[WHAT TO PRODUCE]:
Pull every line that holds the word "hexagon" from the entries.

[SUPPLIED MATERIAL]:
------------------------------------------------------------------------

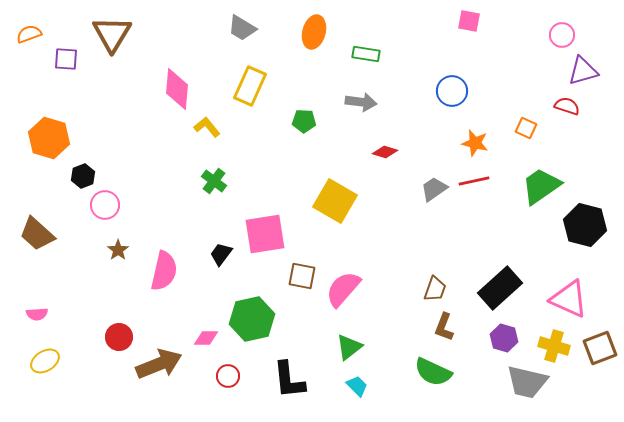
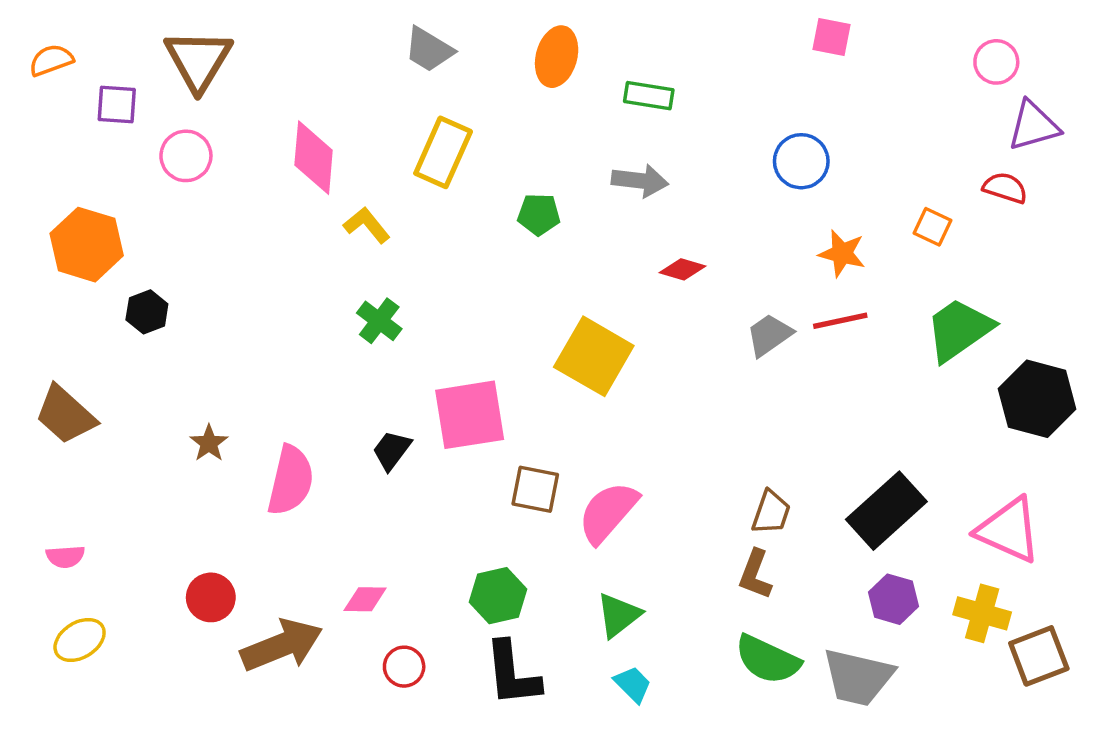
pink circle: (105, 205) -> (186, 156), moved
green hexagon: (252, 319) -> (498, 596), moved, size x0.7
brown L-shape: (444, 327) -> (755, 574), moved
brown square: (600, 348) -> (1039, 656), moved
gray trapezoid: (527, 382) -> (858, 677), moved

------------------------------------------------------------------------

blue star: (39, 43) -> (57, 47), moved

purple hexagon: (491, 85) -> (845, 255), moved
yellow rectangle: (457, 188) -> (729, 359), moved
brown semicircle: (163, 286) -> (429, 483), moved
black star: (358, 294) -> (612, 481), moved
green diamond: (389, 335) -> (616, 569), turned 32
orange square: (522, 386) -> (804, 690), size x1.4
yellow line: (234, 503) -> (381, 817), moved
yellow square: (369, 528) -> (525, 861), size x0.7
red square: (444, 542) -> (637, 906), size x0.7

------------------------------------------------------------------------

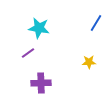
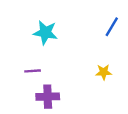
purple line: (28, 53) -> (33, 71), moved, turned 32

------------------------------------------------------------------------

[SOLUTION]:
green hexagon: (252, 319) -> (498, 596), moved, size x0.7
purple hexagon: (491, 85) -> (845, 255), moved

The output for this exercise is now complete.